### DATASET RECORDS
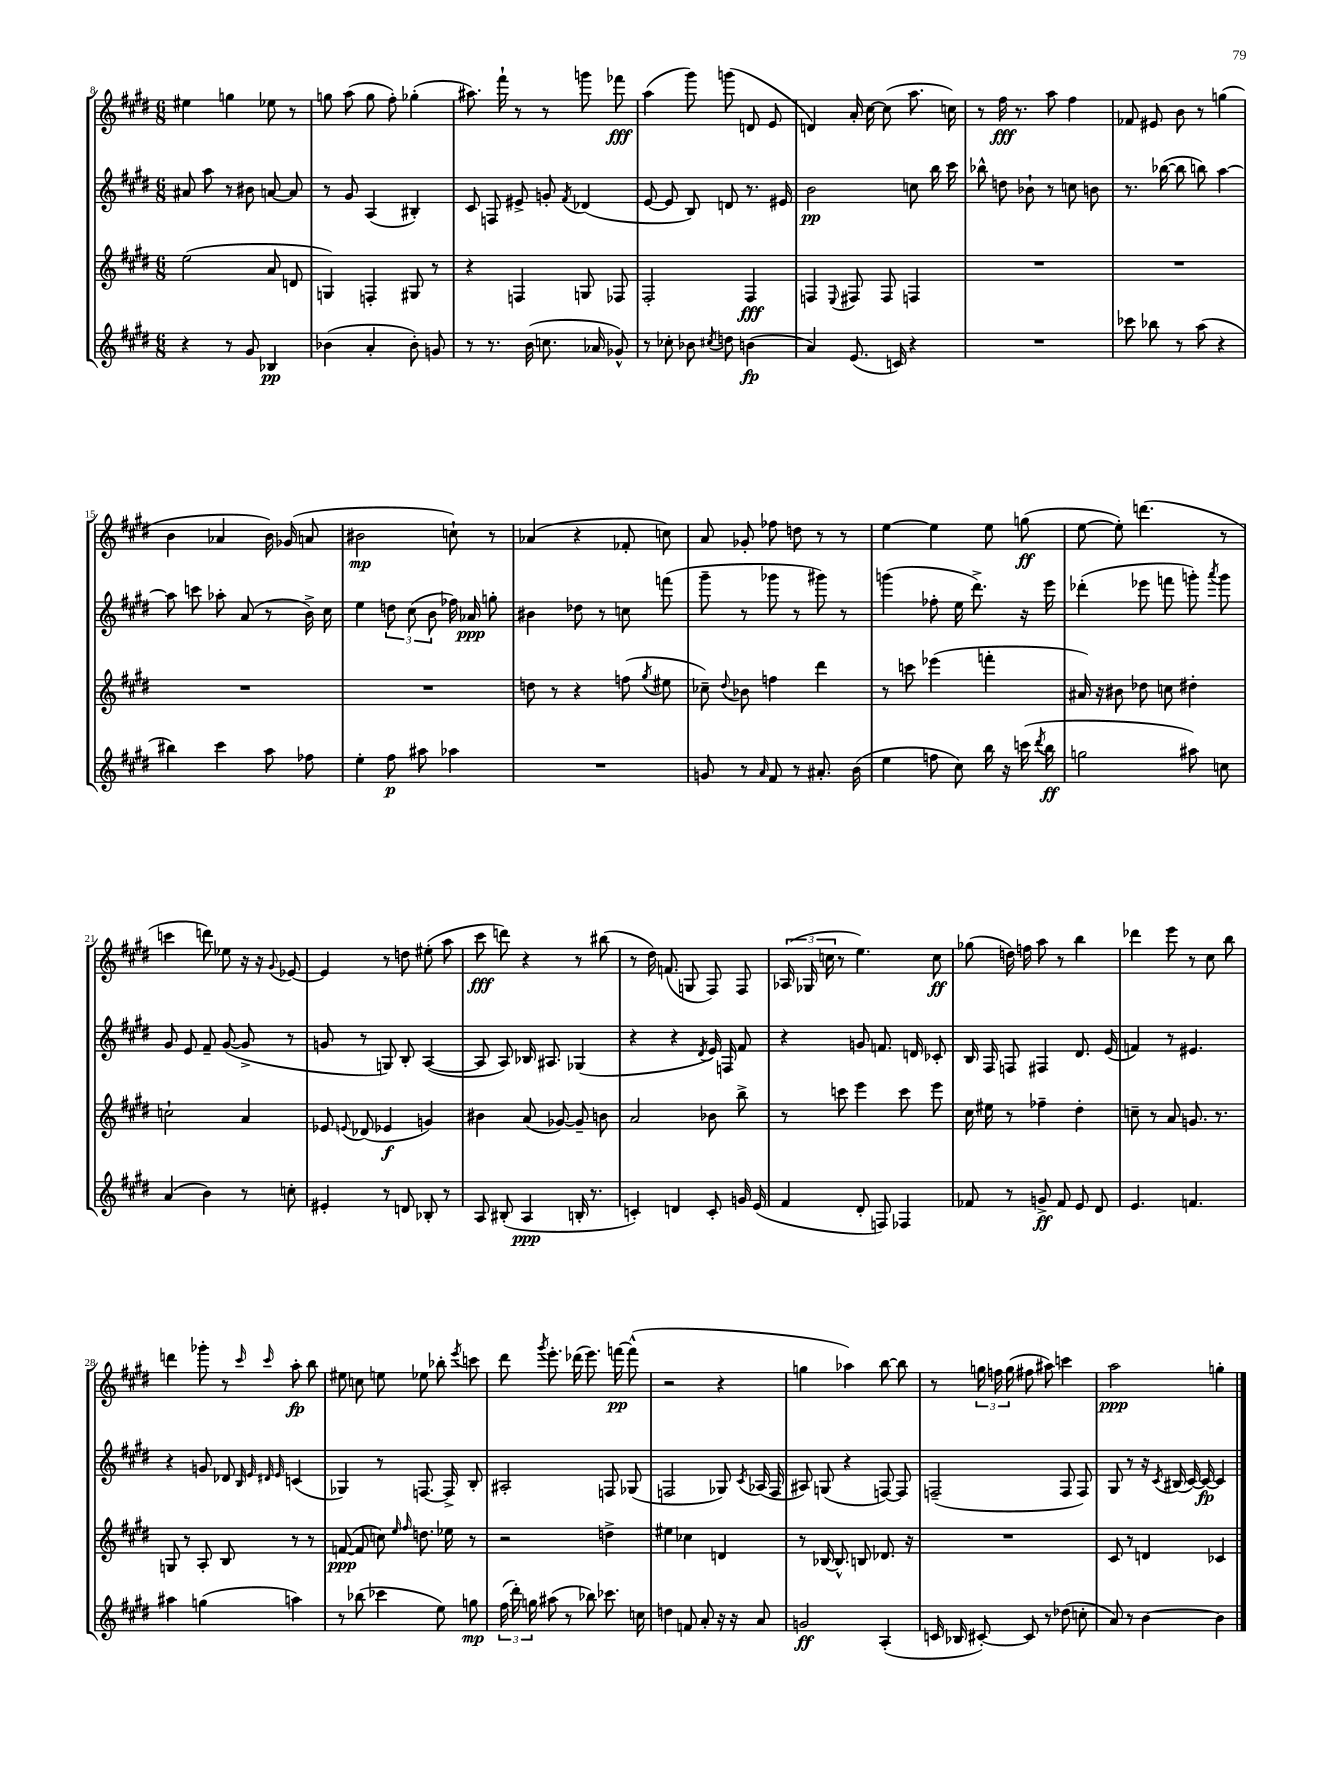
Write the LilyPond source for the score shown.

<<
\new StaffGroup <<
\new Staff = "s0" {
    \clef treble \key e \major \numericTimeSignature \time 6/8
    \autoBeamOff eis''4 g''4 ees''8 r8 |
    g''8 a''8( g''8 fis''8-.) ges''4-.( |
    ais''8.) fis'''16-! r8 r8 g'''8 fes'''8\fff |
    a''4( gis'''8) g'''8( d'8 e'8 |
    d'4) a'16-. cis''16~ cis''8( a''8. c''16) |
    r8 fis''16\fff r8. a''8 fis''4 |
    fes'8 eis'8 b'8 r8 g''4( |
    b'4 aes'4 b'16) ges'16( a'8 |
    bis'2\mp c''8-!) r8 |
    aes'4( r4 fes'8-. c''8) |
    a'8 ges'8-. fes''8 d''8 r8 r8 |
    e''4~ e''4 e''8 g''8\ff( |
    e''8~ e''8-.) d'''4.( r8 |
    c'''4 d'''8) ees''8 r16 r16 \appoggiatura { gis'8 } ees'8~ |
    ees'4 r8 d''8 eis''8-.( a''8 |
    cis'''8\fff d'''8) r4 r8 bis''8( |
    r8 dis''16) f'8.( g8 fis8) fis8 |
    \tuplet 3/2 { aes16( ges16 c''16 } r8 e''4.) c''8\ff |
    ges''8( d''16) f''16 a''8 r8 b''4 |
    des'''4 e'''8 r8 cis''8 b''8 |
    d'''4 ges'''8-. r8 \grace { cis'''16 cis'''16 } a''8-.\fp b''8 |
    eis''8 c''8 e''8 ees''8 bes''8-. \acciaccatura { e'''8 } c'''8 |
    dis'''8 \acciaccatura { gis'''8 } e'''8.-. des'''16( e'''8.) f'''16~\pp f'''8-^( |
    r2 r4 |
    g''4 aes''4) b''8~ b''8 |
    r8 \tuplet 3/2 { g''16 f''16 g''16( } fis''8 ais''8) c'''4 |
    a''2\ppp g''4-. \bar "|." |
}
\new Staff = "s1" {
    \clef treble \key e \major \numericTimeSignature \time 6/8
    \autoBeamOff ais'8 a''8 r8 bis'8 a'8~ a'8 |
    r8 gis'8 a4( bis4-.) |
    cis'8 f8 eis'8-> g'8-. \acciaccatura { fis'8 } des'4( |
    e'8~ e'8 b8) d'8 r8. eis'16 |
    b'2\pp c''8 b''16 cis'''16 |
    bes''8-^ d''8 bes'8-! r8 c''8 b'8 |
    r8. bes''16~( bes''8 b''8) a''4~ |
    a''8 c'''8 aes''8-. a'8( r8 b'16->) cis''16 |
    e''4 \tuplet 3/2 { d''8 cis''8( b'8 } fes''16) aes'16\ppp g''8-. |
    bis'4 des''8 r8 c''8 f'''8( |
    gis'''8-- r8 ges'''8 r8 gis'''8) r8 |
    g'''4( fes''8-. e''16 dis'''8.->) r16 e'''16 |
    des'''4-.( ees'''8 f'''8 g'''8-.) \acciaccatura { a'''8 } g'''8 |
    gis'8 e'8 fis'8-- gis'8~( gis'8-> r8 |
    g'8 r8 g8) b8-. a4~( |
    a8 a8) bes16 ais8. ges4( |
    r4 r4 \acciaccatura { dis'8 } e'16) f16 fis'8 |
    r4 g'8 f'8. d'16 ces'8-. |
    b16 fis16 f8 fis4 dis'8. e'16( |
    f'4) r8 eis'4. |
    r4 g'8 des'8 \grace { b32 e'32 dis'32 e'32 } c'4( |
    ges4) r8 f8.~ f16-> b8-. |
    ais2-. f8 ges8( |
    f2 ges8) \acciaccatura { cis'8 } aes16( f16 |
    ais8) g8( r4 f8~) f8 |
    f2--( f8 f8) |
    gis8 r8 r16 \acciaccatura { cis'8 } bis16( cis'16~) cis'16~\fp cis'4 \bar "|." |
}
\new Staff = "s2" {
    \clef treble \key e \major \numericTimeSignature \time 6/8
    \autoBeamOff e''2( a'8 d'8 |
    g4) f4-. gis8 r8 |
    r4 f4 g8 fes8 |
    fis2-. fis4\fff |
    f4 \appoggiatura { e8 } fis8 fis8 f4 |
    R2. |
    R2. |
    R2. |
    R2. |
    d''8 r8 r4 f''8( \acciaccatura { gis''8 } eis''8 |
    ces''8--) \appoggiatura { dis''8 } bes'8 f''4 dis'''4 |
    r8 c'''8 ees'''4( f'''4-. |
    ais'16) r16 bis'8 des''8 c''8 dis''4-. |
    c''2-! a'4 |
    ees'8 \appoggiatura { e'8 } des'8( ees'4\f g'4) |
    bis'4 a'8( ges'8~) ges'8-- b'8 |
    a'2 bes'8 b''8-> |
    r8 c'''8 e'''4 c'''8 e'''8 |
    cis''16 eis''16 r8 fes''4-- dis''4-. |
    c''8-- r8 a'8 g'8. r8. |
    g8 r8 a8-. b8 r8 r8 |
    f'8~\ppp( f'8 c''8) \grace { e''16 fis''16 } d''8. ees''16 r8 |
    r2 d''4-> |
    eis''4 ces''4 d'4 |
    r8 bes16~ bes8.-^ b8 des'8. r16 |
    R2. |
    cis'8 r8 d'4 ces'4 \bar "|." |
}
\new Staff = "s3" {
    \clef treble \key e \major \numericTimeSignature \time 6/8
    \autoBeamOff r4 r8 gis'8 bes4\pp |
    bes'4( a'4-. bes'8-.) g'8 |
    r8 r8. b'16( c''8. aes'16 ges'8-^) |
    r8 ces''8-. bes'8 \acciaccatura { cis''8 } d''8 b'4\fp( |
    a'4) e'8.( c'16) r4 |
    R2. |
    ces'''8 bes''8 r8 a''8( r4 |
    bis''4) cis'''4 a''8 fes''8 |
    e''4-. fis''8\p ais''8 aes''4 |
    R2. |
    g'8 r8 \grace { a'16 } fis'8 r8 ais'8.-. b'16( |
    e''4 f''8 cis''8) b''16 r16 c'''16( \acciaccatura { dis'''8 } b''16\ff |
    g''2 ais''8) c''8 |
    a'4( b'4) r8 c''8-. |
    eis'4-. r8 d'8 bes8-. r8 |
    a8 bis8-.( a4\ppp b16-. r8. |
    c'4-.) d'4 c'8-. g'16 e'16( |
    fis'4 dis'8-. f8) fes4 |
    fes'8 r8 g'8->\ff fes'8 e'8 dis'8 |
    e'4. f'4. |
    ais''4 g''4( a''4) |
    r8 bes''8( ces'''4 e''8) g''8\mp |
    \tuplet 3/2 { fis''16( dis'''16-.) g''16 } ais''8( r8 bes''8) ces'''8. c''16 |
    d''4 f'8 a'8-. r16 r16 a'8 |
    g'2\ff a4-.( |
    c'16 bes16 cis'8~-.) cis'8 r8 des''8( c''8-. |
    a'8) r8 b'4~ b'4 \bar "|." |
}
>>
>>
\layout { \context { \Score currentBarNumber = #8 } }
...
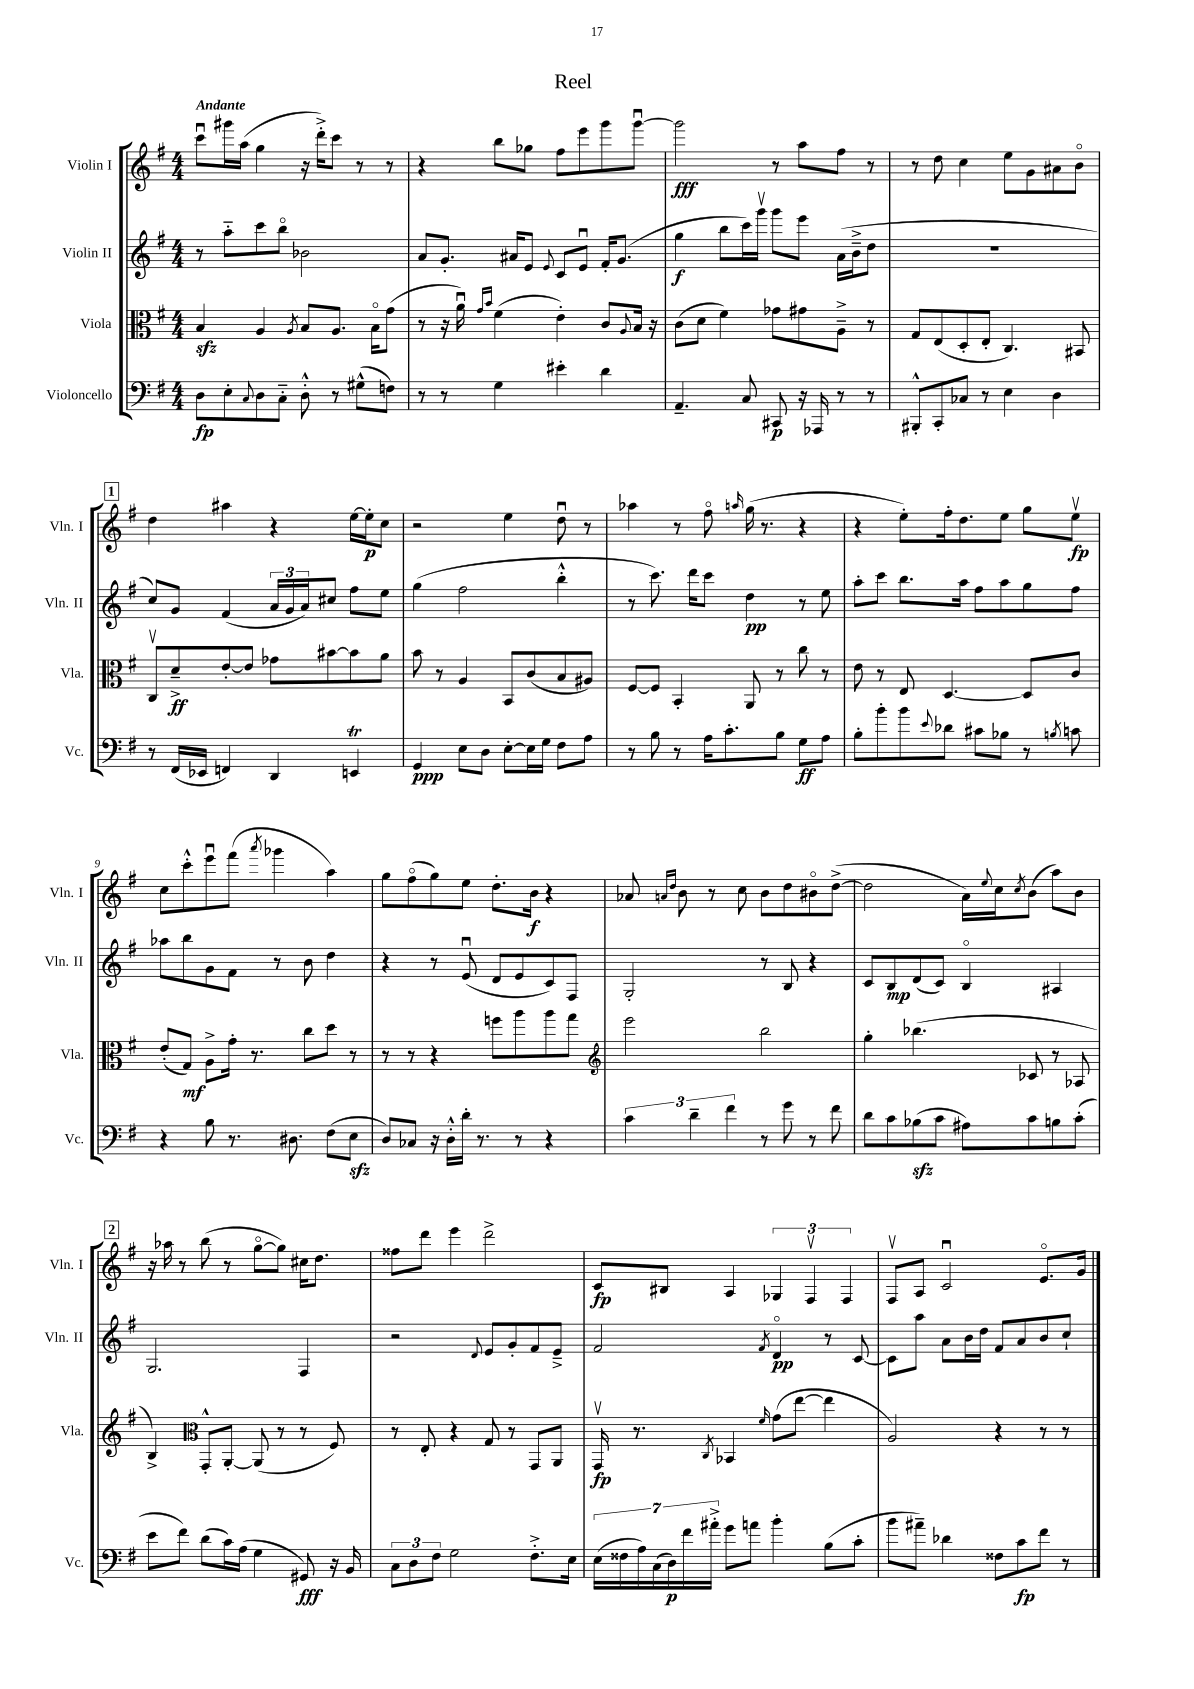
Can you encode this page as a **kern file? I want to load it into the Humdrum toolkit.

### SHORT EXERCISE
Copy out everything from the line containing "Write the LilyPond" down to the line containing "ees'4 r8 d''8 eis''8-.( a''8 |", both of those lines included, with no changes.

### CORRECT OUTPUT
Write the LilyPond source for the score shown.

<<
\new StaffGroup <<
\new Staff = "s0" {
    \clef treble \key e \major \numericTimeSignature \time 6/8
    \autoBeamOff eis''4 g''4 ees''8 r8 |
    g''8 a''8( g''8 fis''8-.) ges''4-.( |
    ais''8.) fis'''16-! r8 r8 g'''8 fes'''8\fff |
    a''4( gis'''8) g'''8( d'8 e'8 |
    d'4) a'16-. cis''16~ cis''8( a''8. c''16) |
    r8 fis''16\fff r8. a''8 fis''4 |
    fes'8 eis'8 b'8 r8 g''4( |
    b'4 aes'4 b'16) ges'16( a'8 |
    bis'2\mp c''8-!) r8 |
    aes'4( r4 fes'8-. c''8) |
    a'8 ges'8-. fes''8 d''8 r8 r8 |
    e''4~ e''4 e''8 g''8\ff( |
    e''8~ e''8-.) d'''4.( r8 |
    c'''4 d'''8) ees''8 r16 r16 \appoggiatura { gis'8 } ees'8~ |
    ees'4 r8 d''8 eis''8-.( a''8 |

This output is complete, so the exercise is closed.